• [WHAT THIS TASK INVOLVES] Count every line in the following entries that holds the word "yellow". Only the number should be given.
##### DATA SECTION
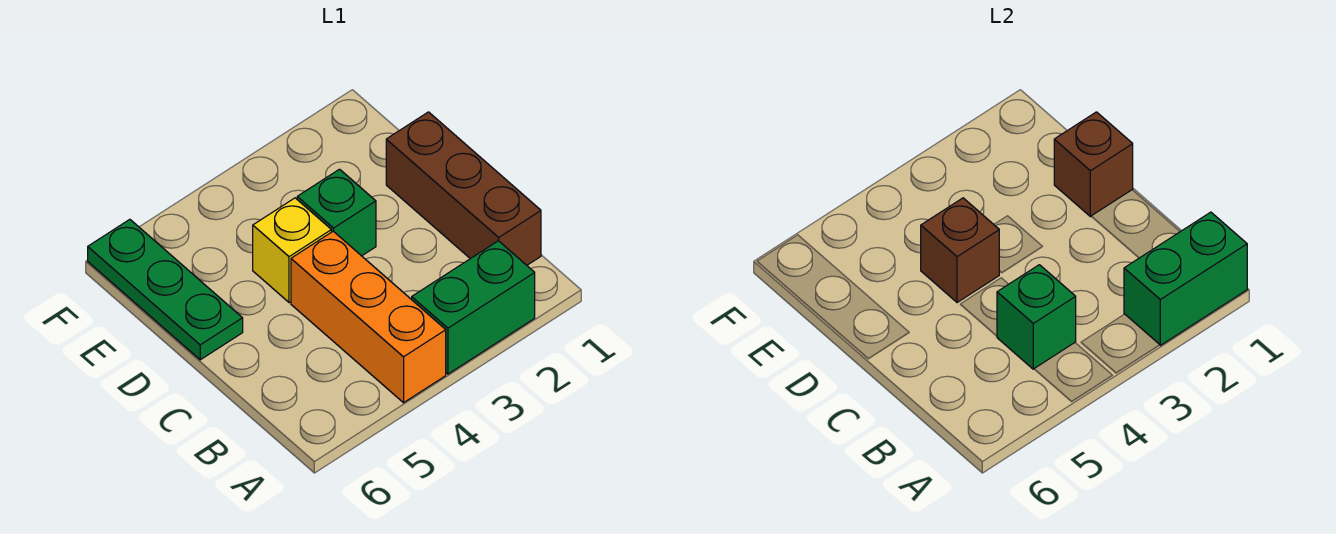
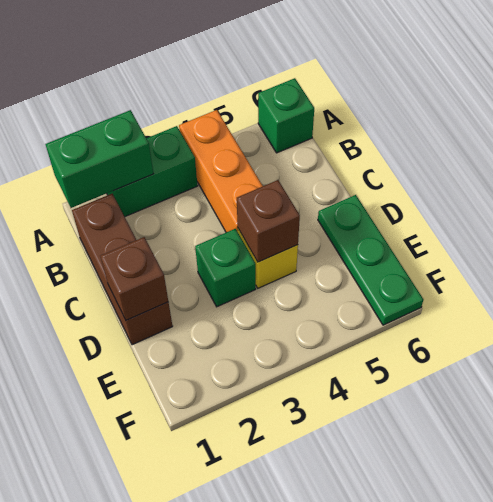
green brick B4 level 2 -> green brick A6 level 1

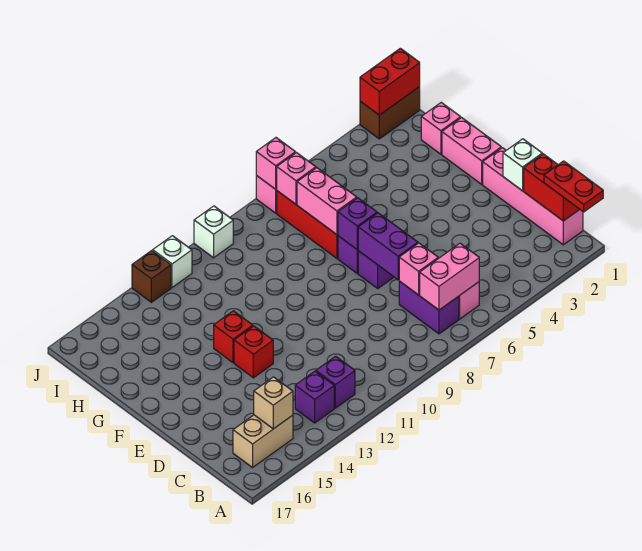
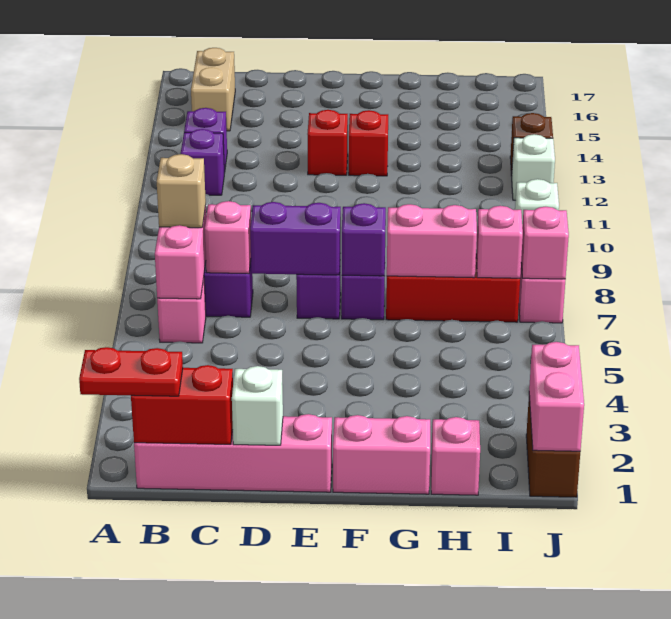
tan brick B15 level 2 -> tan brick B7 level 3
red brick J1:J2 level 2 -> pink brick J1:J2 level 2

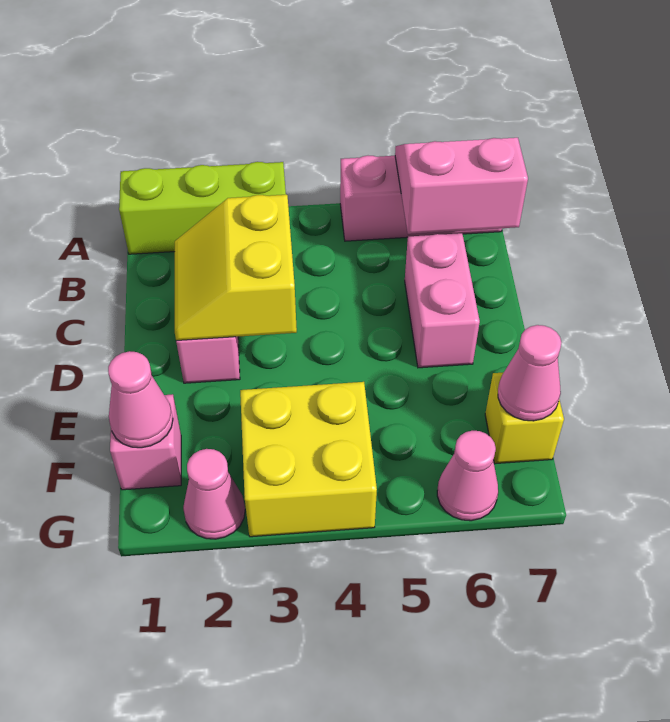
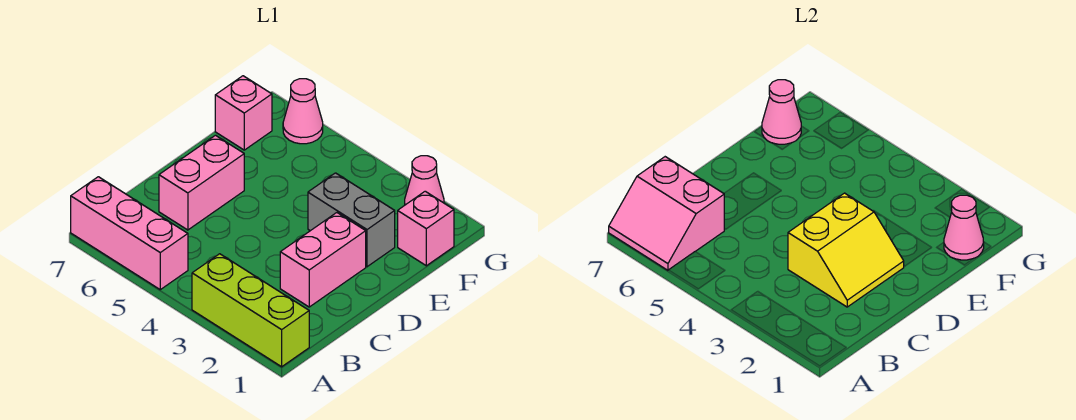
none -> grey brick E2:E3 level 1
yellow brick F3:G4 level 1 -> none
yellow brick F7 level 1 -> pink brick F7 level 1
##########
• [EXERCISE RESPONSE] 2